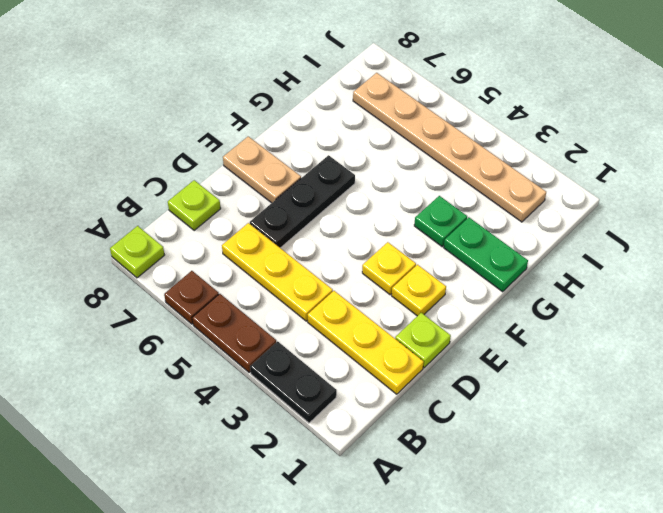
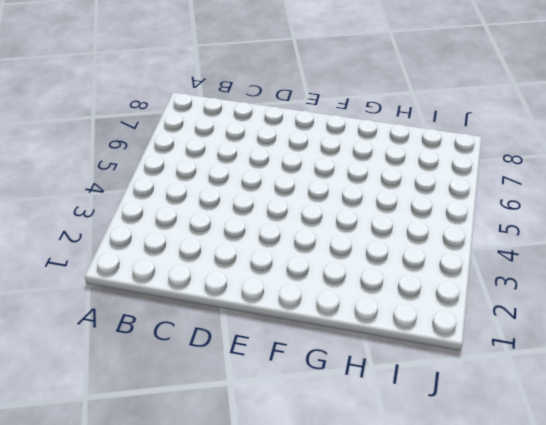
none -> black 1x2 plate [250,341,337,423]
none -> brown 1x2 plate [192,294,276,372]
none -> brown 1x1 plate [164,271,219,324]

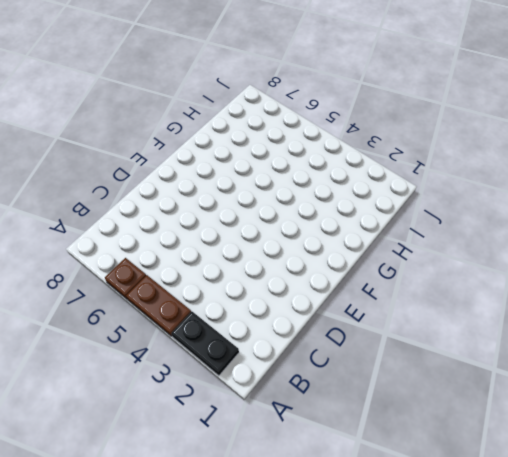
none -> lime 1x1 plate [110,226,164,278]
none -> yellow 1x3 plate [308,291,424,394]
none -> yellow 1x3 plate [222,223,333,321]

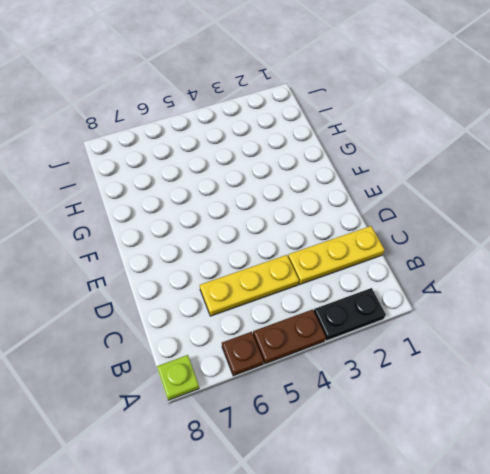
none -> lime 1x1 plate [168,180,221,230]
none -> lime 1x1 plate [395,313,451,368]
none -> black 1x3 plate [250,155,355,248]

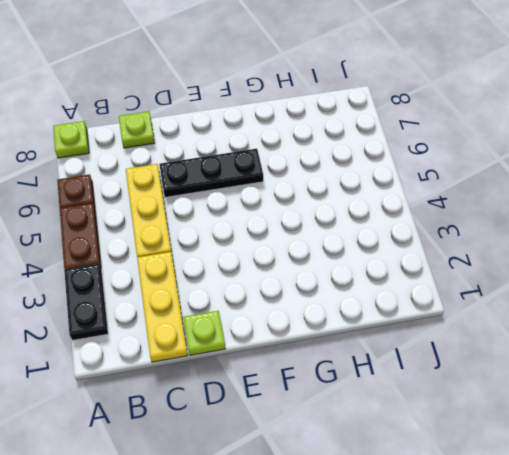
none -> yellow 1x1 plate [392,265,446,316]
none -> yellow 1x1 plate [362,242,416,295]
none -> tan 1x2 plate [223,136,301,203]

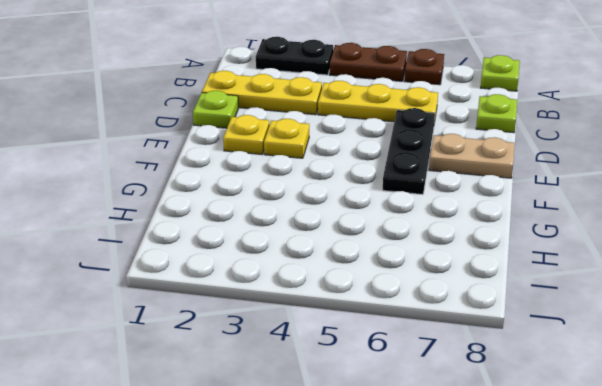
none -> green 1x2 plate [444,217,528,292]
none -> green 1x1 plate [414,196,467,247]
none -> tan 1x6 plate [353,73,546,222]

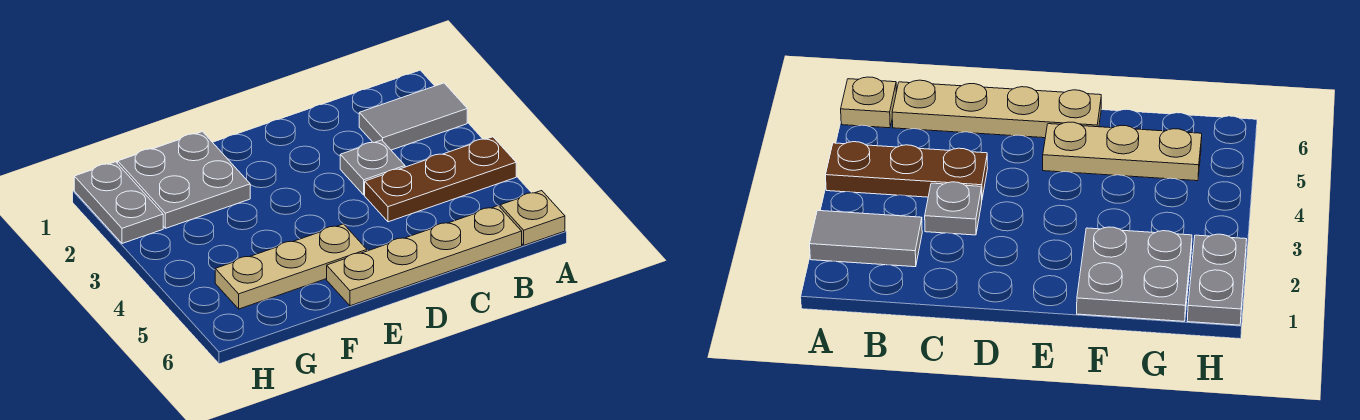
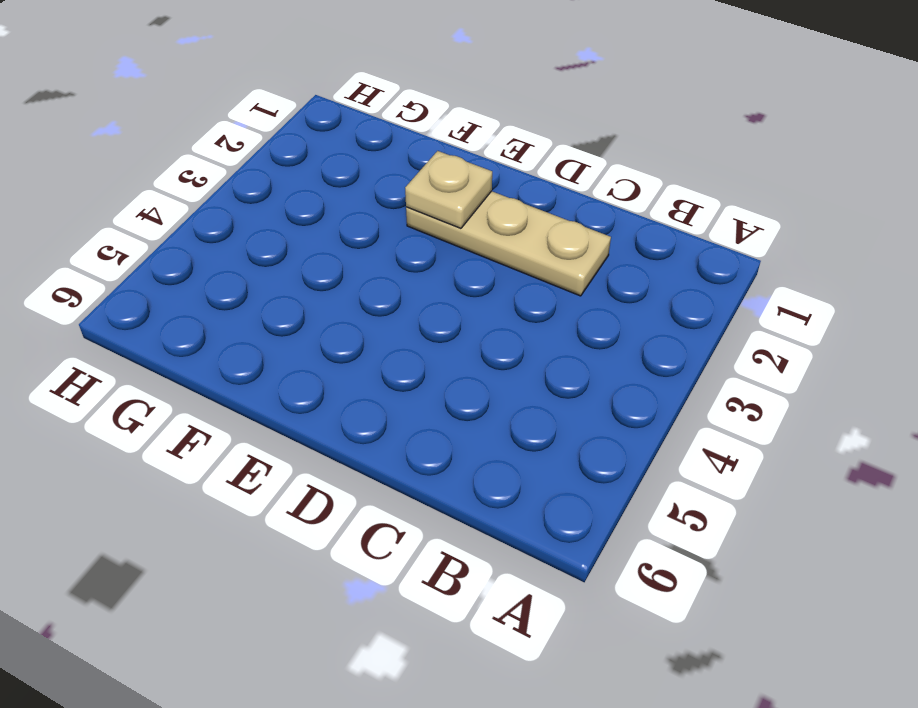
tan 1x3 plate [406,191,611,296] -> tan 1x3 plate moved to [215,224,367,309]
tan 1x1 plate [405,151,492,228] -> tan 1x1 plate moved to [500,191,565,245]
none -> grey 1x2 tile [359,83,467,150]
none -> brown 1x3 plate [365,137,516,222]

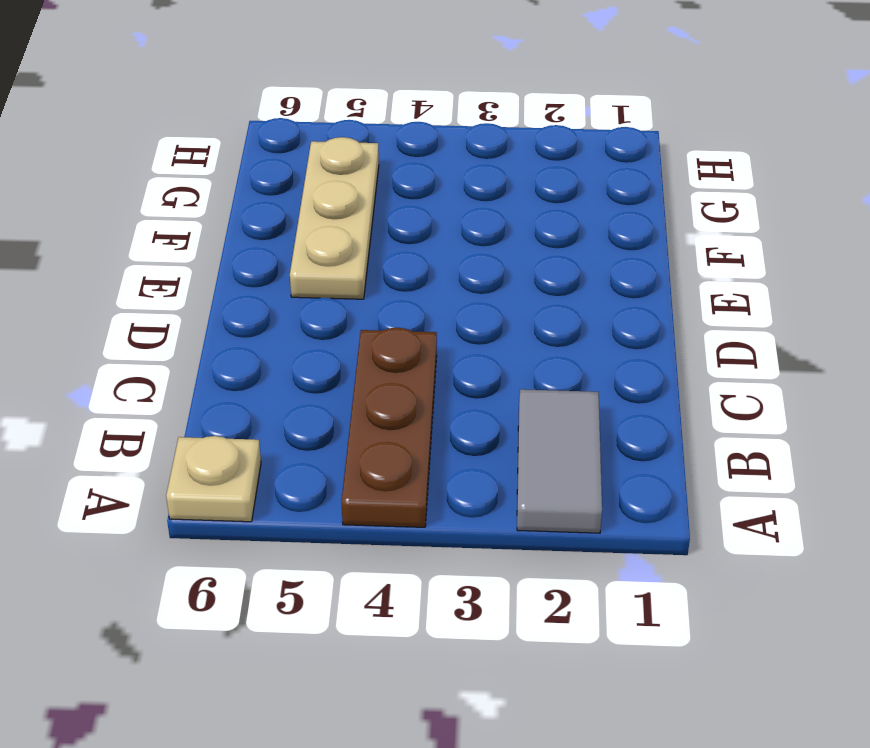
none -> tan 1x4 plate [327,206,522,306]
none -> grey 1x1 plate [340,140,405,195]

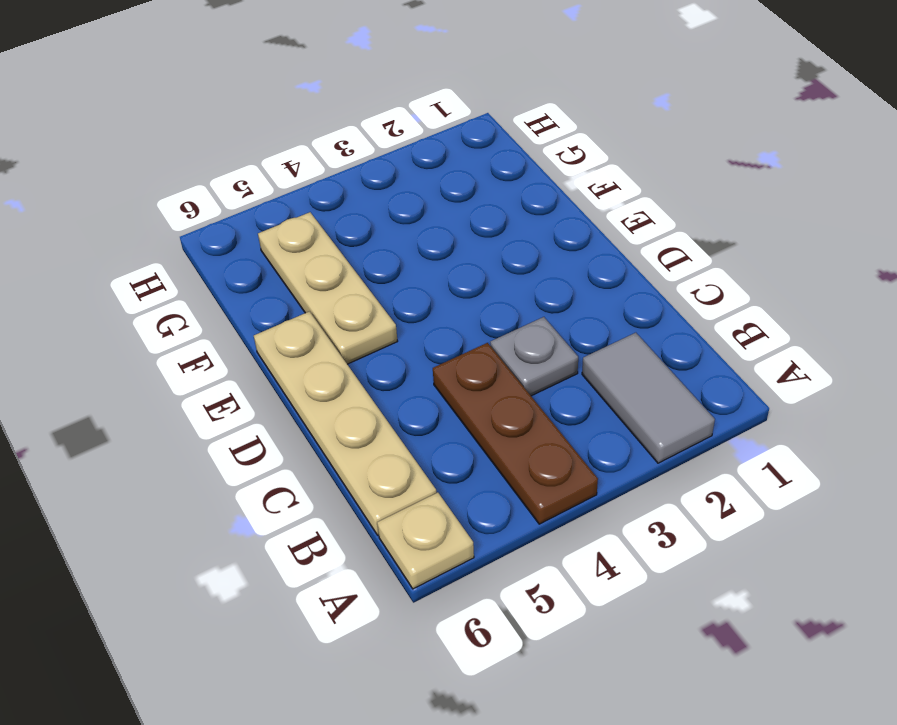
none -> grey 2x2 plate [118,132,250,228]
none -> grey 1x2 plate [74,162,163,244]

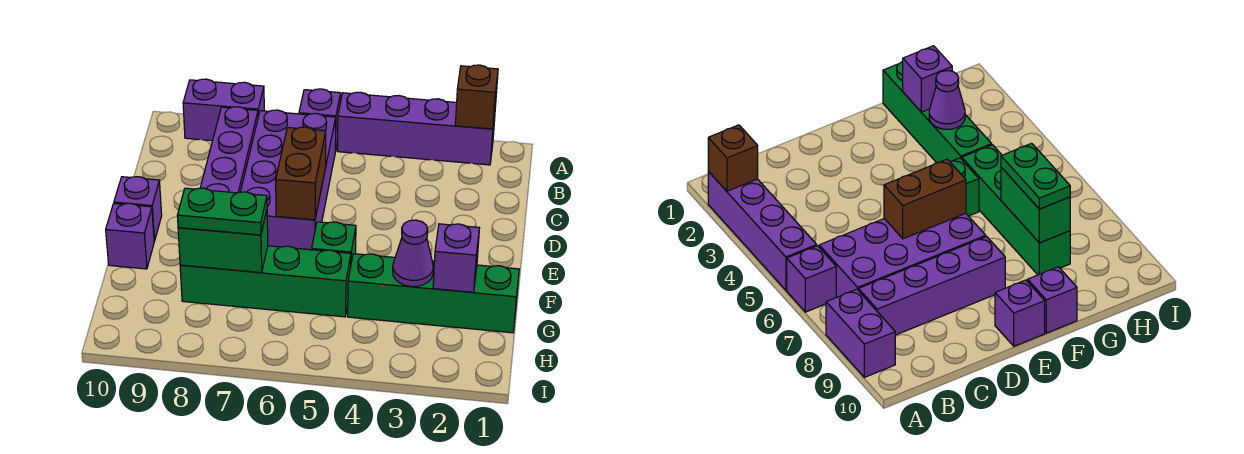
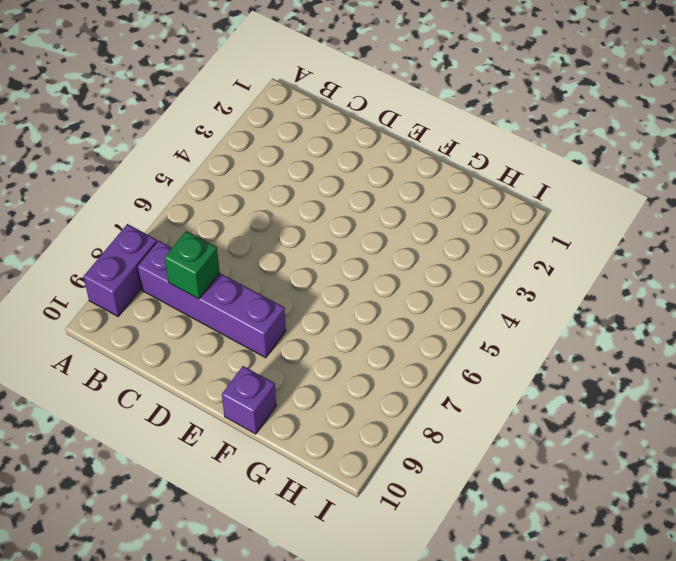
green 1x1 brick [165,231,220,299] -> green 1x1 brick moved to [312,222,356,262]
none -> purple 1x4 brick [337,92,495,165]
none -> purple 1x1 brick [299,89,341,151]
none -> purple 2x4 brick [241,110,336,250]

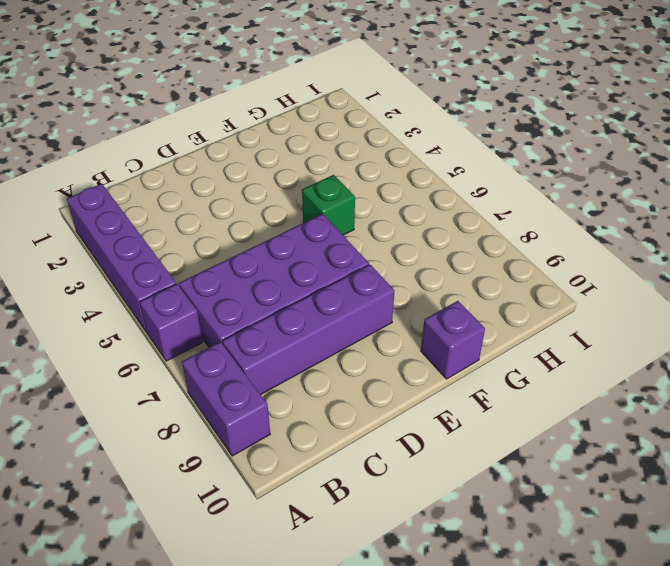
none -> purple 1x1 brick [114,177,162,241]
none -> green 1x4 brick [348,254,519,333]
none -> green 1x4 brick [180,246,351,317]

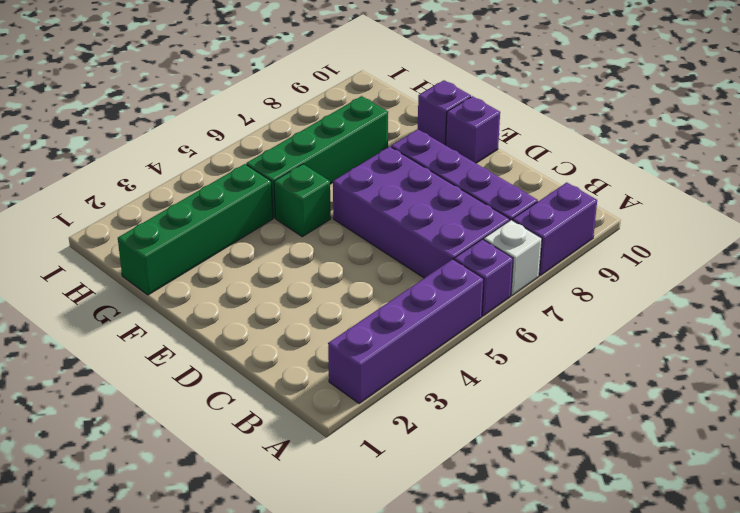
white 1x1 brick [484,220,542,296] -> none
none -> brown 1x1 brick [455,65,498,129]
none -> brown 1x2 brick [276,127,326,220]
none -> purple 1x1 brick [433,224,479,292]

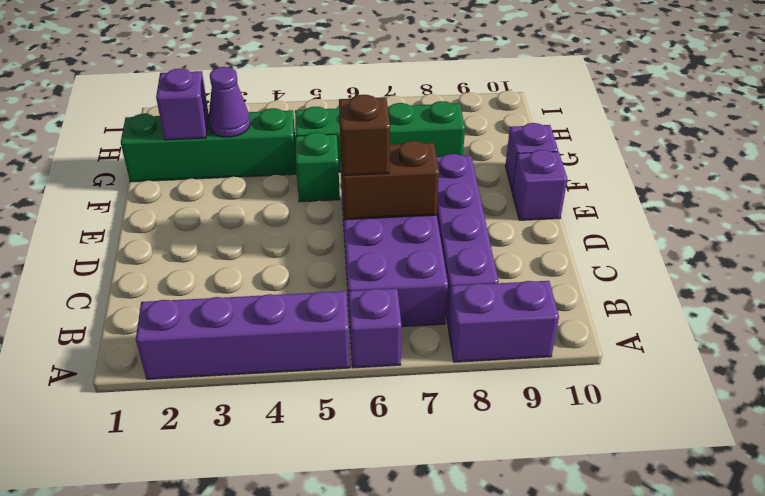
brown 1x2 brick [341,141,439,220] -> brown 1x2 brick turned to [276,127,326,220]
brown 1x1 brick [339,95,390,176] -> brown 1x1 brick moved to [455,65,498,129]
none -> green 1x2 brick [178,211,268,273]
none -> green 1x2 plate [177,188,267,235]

----

**Task goal**
Work out how many lines above include the string "purple", then give that number alone.

**Response below**
5